The stretch from the line with "U2 pin RST: +3V3 -> GND" through the line with "R7: 6.8k (+3V3, n1) -> 6.8k (n1, n3)" in the records below: write it out exactly, and nothing else.

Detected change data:
Content starts

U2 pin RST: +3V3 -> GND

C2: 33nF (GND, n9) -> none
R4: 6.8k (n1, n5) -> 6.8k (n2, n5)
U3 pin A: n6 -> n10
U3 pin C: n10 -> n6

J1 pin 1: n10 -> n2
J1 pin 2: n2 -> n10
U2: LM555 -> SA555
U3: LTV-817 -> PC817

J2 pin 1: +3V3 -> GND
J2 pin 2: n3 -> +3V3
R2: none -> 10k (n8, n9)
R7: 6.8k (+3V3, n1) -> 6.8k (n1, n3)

Content ends
Content starts

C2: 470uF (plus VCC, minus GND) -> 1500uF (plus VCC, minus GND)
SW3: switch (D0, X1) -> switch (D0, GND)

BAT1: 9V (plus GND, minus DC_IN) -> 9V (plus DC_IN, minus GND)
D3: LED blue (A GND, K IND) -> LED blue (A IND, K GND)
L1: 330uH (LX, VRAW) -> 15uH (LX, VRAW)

Content ends

◆ **Answer to this problem**
U2 pin RST: +3V3 -> GND

C2: 33nF (GND, n9) -> none
R4: 6.8k (n1, n5) -> 6.8k (n2, n5)
U3 pin A: n6 -> n10
U3 pin C: n10 -> n6

J1 pin 1: n10 -> n2
J1 pin 2: n2 -> n10
U2: LM555 -> SA555
U3: LTV-817 -> PC817

J2 pin 1: +3V3 -> GND
J2 pin 2: n3 -> +3V3
R2: none -> 10k (n8, n9)
R7: 6.8k (+3V3, n1) -> 6.8k (n1, n3)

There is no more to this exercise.